** INPUT MATERIAL follows **
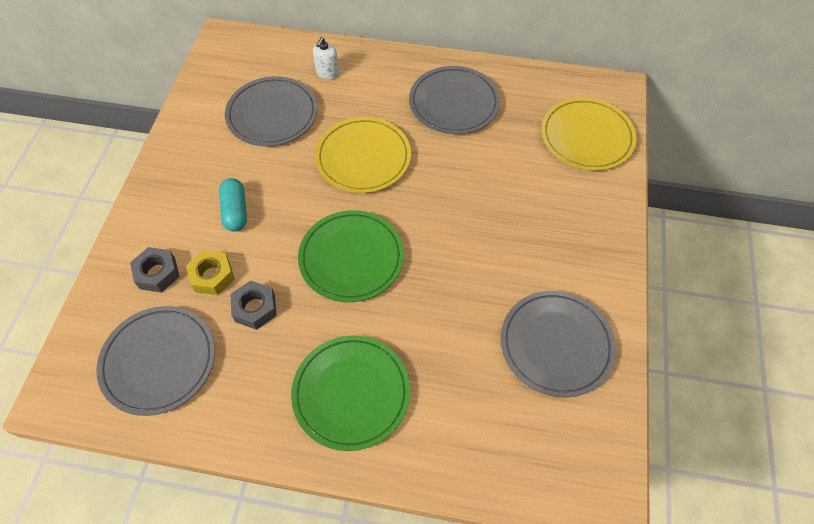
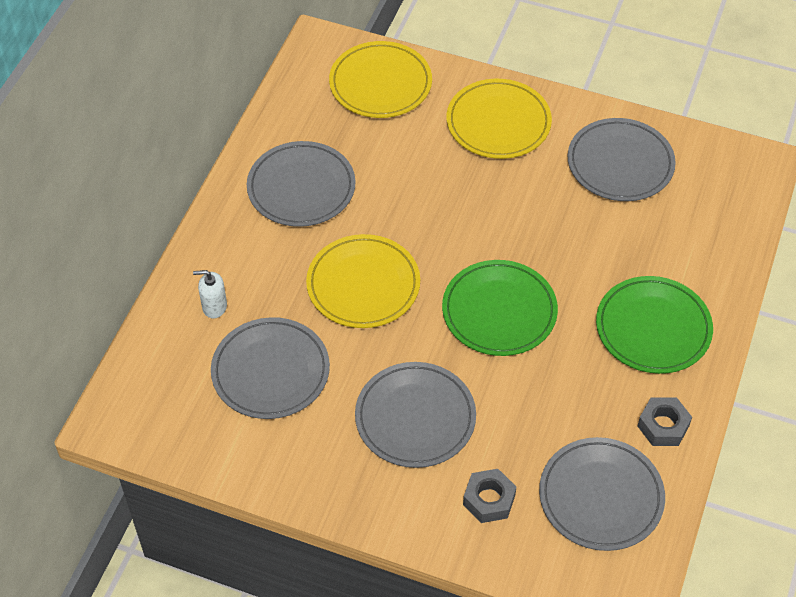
camera: 80 degrees left, 5 degrees down
(212, 276) = (501, 444): yellow nut -> none
(235, 211) = (415, 418): turquoise capsule -> grey plate
(255, 308) = (548, 404): grey nut -> grey nut (663, 426)
(327, 73) = (214, 306): white soap dispenser -> white soap dispenser turned 150 degrees clockwise
(573, 231) = (498, 123): none -> yellow plate

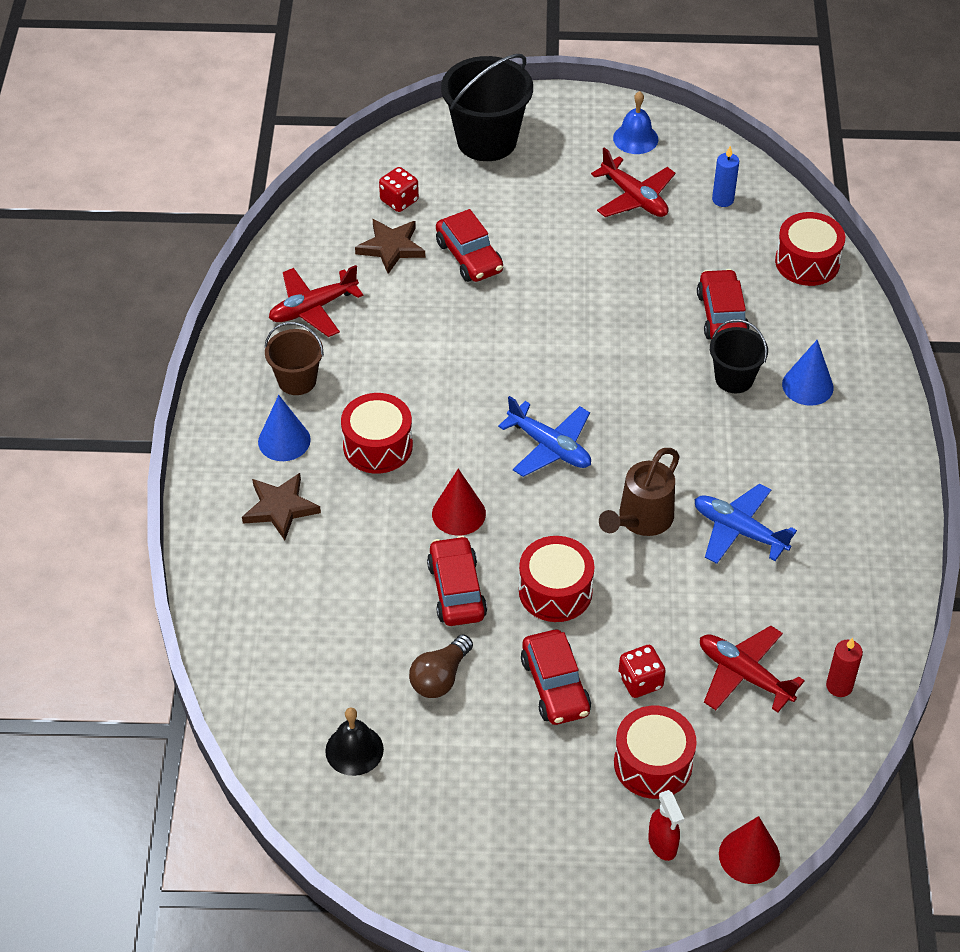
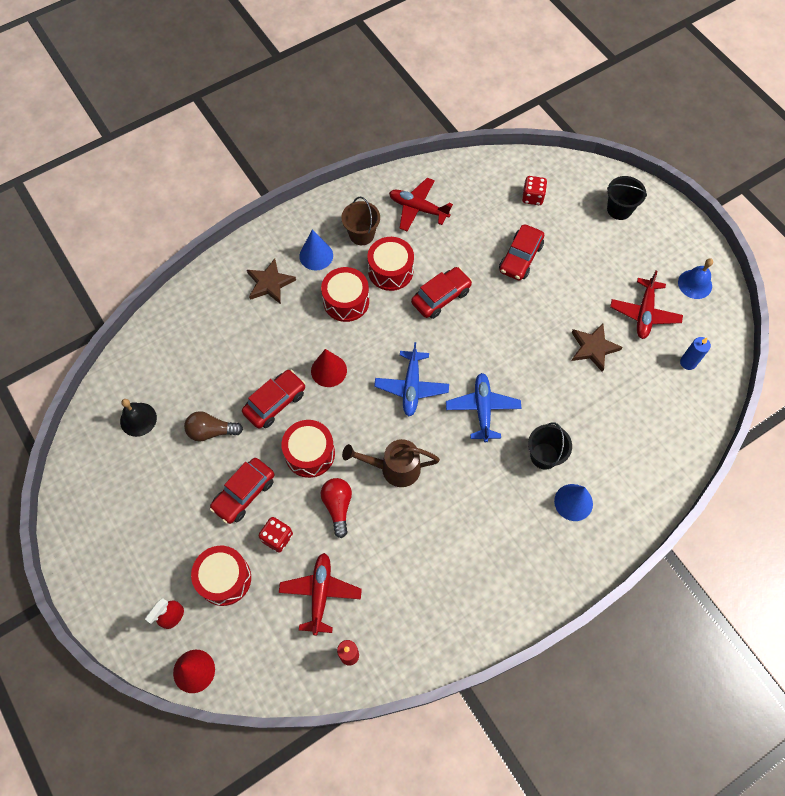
camera: 55 degrees right, 15 degrees up
(391, 247) = (494, 216): brown star -> brown star (593, 348)
(487, 141) = (619, 209): black bucket -> black bucket, size x0.58
(647, 600) = (338, 506): none -> red light bulb
(721, 315) = (590, 419): red car -> red car (441, 297)
(739, 531) = (426, 528): blue plane -> blue plane (482, 409)
(807, 262) = (678, 442): red drum -> red drum (390, 271)

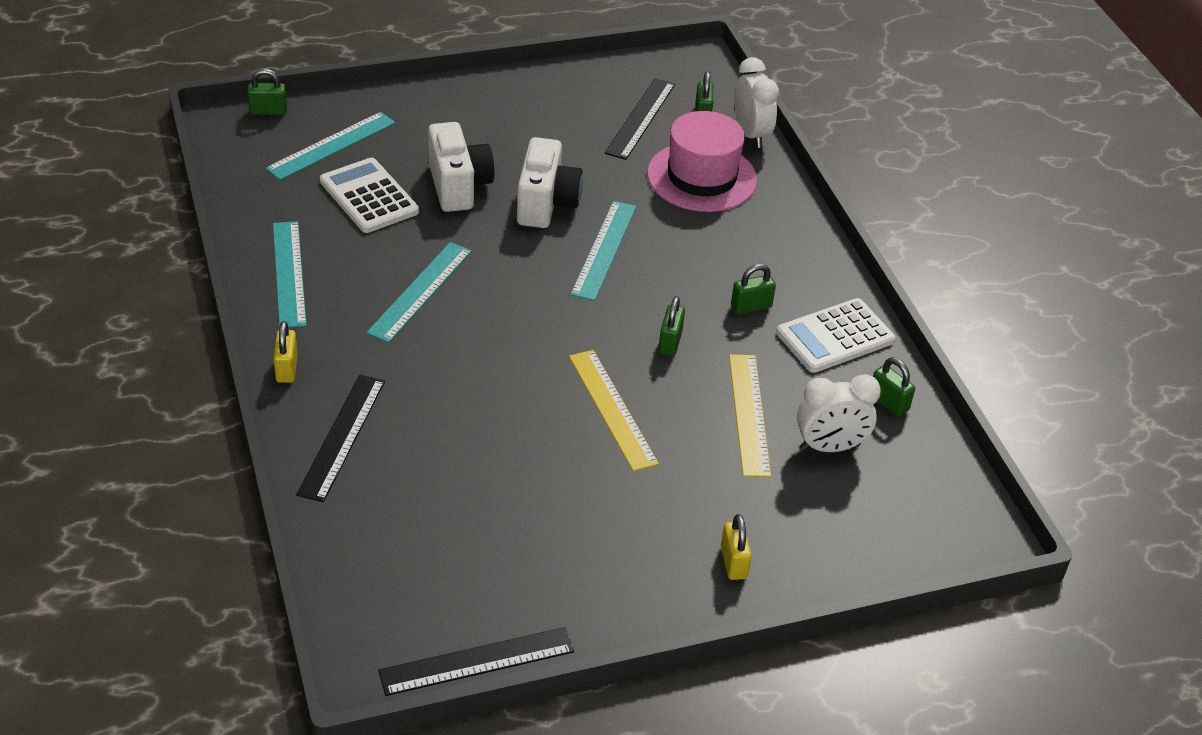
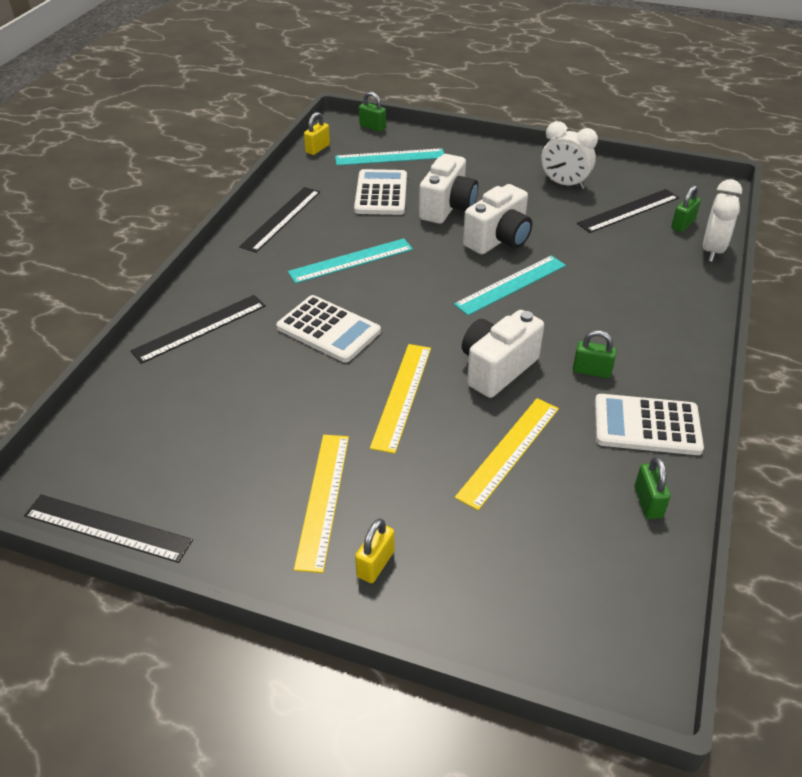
camera: 40 degrees right, 0 degrees up
(287, 369) = (215, 272): yellow padlock -> yellow padlock (317, 149)
(289, 273) = (281, 218): turquoise ruler -> black ruler
(476, 376) = (328, 329): none -> white calculator
(638, 535) = (323, 499): none -> yellow ruler
(670, 342) = (497, 368): green padlock -> white camera
(702, 177) = (640, 265): pink hat -> none
(830, 447) = (556, 512): white clock -> white clock (564, 184)

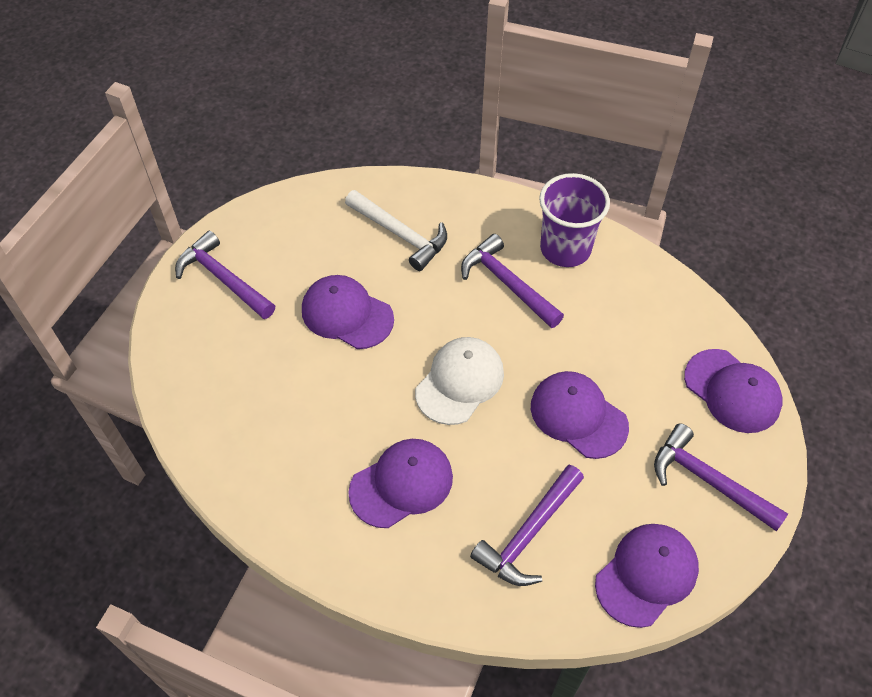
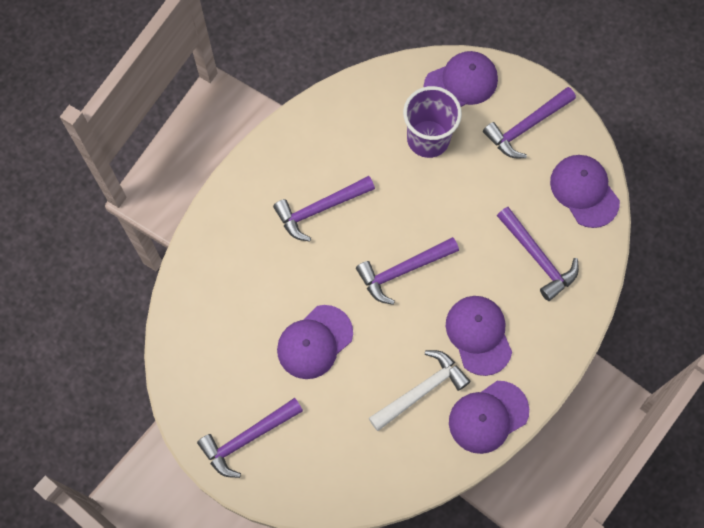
camera: 75 degrees left, 15 degrees up
(400, 234) = (244, 280): white hammer -> white hammer (421, 390)
(460, 382) = (403, 271): white cap -> purple hammer
(565, 249) = (298, 154): purple cup -> purple cup (428, 139)
(578, 416) = (454, 195): purple cap -> purple cap (488, 417)

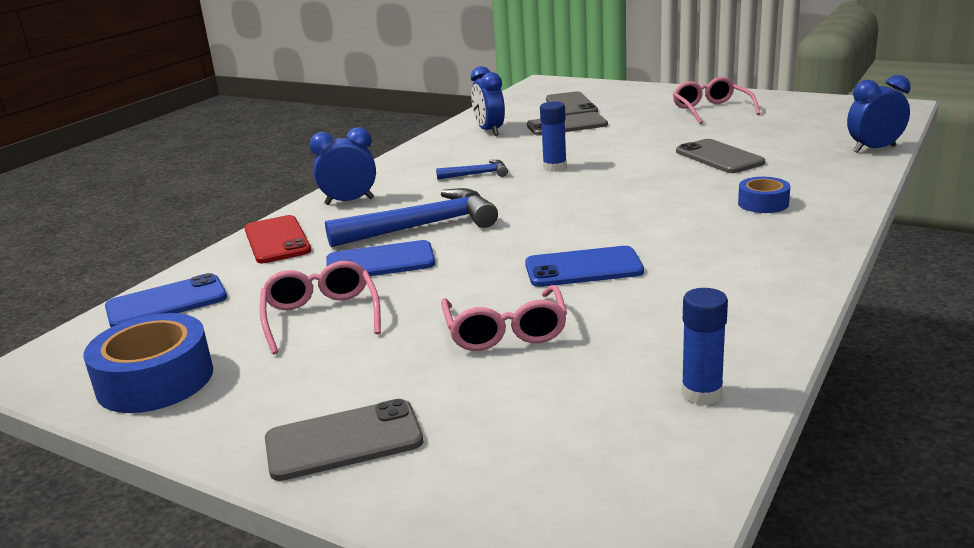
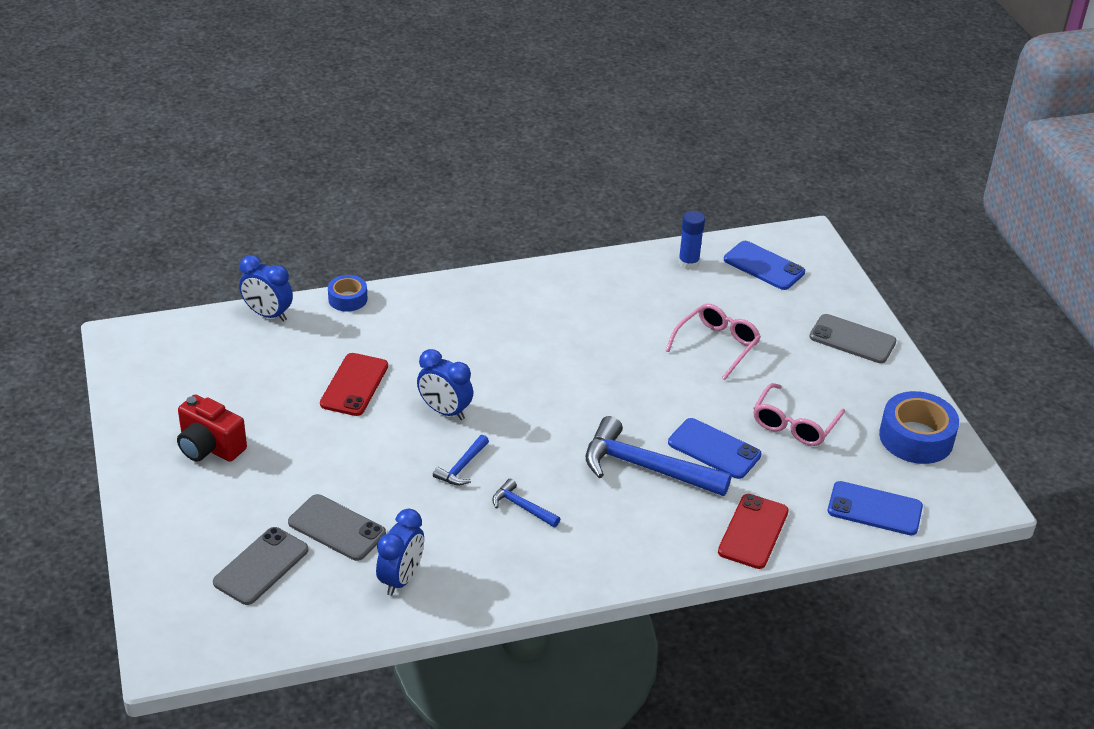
camera: 140 degrees left, 15 degrees up
(349, 201) = (654, 547): blue clock -> blue clock (445, 411)
(555, 167) = (462, 467): blue glue stick -> blue hammer
(583, 268) = (617, 356): blue phone -> blue phone (764, 266)
(711, 110) = (210, 447): pink glasses -> red camera
(719, 157) = (354, 385): grey phone -> red phone
(763, 203) = (438, 327): blue tape -> blue tape (347, 299)

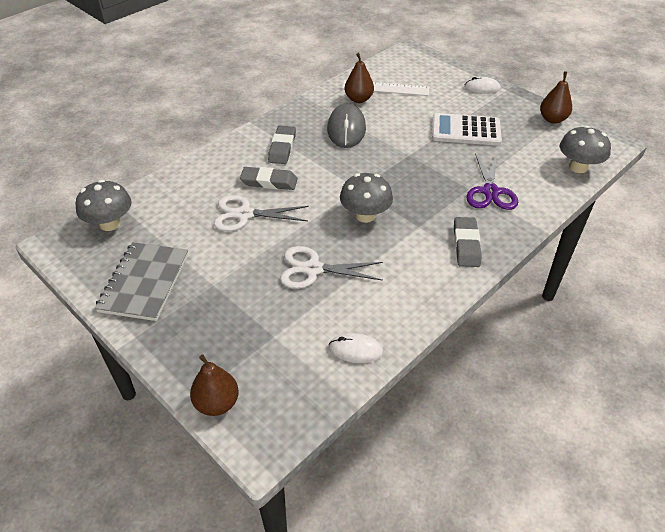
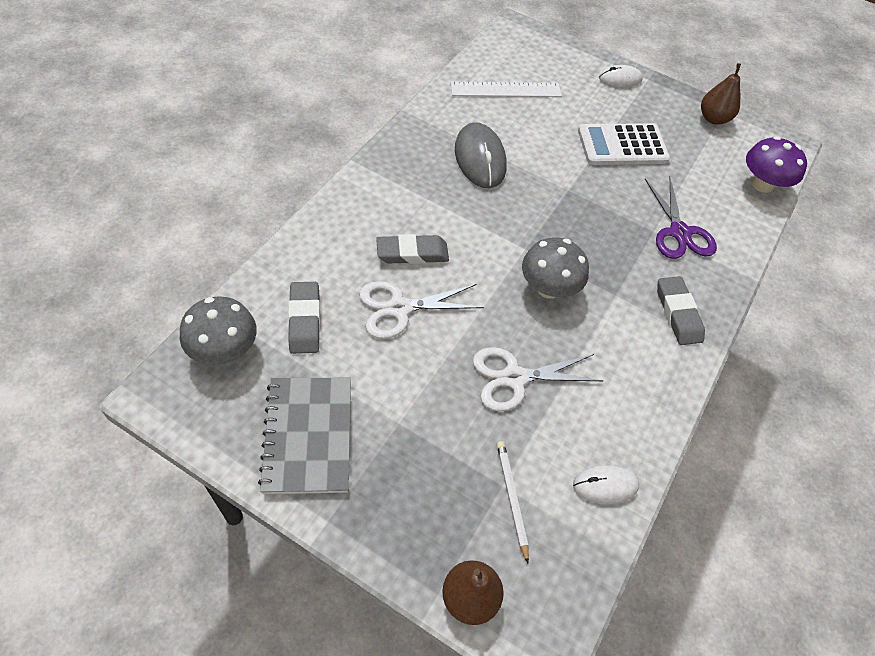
camera: 20 degrees left, 10 degrees up
(277, 345) = (511, 498): none -> white pencil
(282, 148) = (410, 197): grey eraser -> grey eraser (304, 320)
(358, 99) = (479, 110): brown pear -> none
(578, 167) = (762, 184): grey mushroom -> purple mushroom

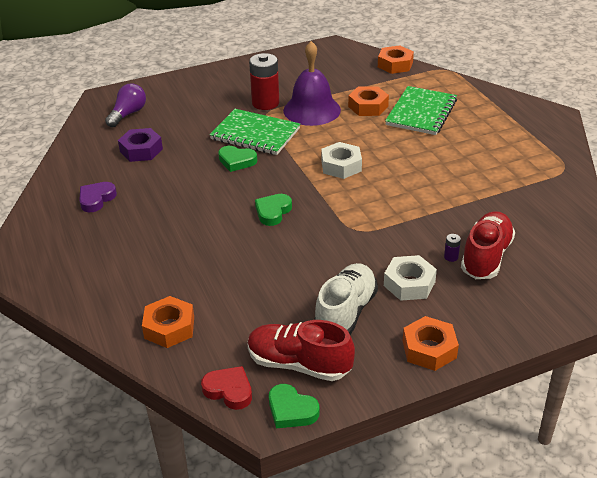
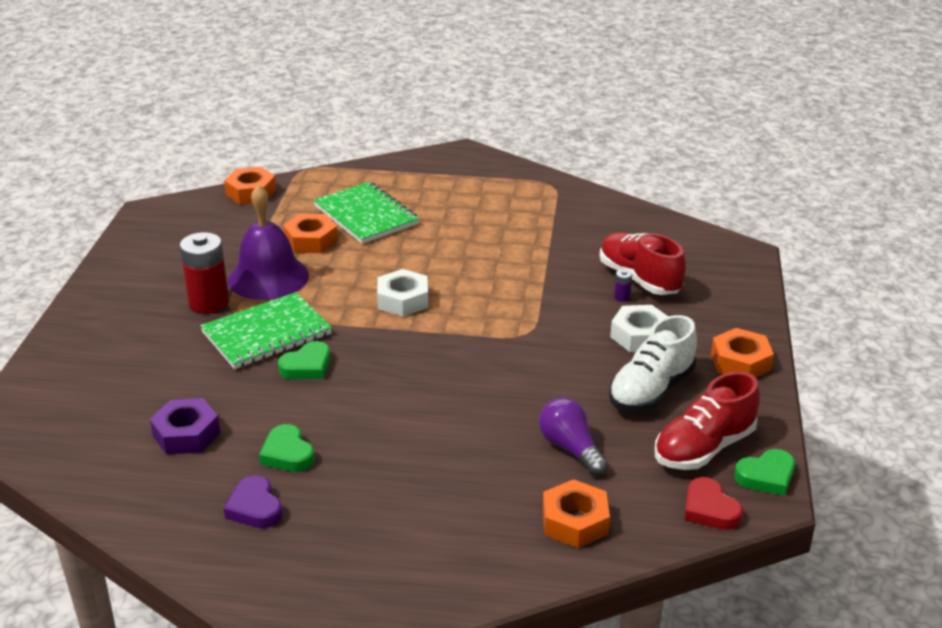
camera: 60 degrees left, 5 degrees down
(128, 114) = (80, 419): purple light bulb -> purple light bulb (570, 448)
(229, 390) = (709, 509): red heart -> red heart turned 90 degrees counterclockwise
(273, 212) = (437, 375): green heart -> green heart (287, 454)
(345, 313) = (651, 390): white shoe -> white shoe turned 105 degrees counterclockwise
** End of INPUT MATERIAL **
◆ WORK TO COMPLETE
For this step, transcribe all the material above exactly and drop the images.

◆ SOLUTION FOR THIS TASK
camera: 80 degrees left, 5 degrees down
(212, 276) = (501, 444): yellow nut -> none
(235, 211) = (415, 418): turquoise capsule -> grey plate
(255, 308) = (548, 404): grey nut -> grey nut (663, 426)
(327, 73) = (214, 306): white soap dispenser -> white soap dispenser turned 150 degrees clockwise
(573, 231) = (498, 123): none -> yellow plate

camera: 55 degrees right, 15 degrees up
(391, 247) = (494, 216): brown star -> brown star (593, 348)
(487, 141) = (619, 209): black bucket -> black bucket, size x0.58
(647, 600) = (338, 506): none -> red light bulb
(721, 315) = (590, 419): red car -> red car (441, 297)
(739, 531) = (426, 528): blue plane -> blue plane (482, 409)
(807, 262) = (678, 442): red drum -> red drum (390, 271)

camera: 40 degrees right, 0 degrees up
(287, 369) = (215, 272): yellow padlock -> yellow padlock (317, 149)
(289, 273) = (281, 218): turquoise ruler -> black ruler
(476, 376) = (328, 329): none -> white calculator
(638, 535) = (323, 499): none -> yellow ruler
(670, 342) = (497, 368): green padlock -> white camera
(702, 177) = (640, 265): pink hat -> none
(830, 447) = (556, 512): white clock -> white clock (564, 184)

camera: 75 degrees left, 15 degrees up
(400, 234) = (244, 280): white hammer -> white hammer (421, 390)
(460, 382) = (403, 271): white cap -> purple hammer
(565, 249) = (298, 154): purple cup -> purple cup (428, 139)
(578, 416) = (454, 195): purple cap -> purple cap (488, 417)

camera: 140 degrees left, 15 degrees up
(349, 201) = (654, 547): blue clock -> blue clock (445, 411)
(555, 167) = (462, 467): blue glue stick -> blue hammer
(583, 268) = (617, 356): blue phone -> blue phone (764, 266)
(711, 110) = (210, 447): pink glasses -> red camera
(719, 157) = (354, 385): grey phone -> red phone
(763, 203) = (438, 327): blue tape -> blue tape (347, 299)

camera: 20 degrees left, 10 degrees up
(277, 345) = (511, 498): none -> white pencil
(282, 148) = (410, 197): grey eraser -> grey eraser (304, 320)
(358, 99) = (479, 110): brown pear -> none
(578, 167) = (762, 184): grey mushroom -> purple mushroom

camera: 60 degrees left, 5 degrees down
(128, 114) = (80, 419): purple light bulb -> purple light bulb (570, 448)
(229, 390) = (709, 509): red heart -> red heart turned 90 degrees counterclockwise
(273, 212) = (437, 375): green heart -> green heart (287, 454)
(345, 313) = (651, 390): white shoe -> white shoe turned 105 degrees counterclockwise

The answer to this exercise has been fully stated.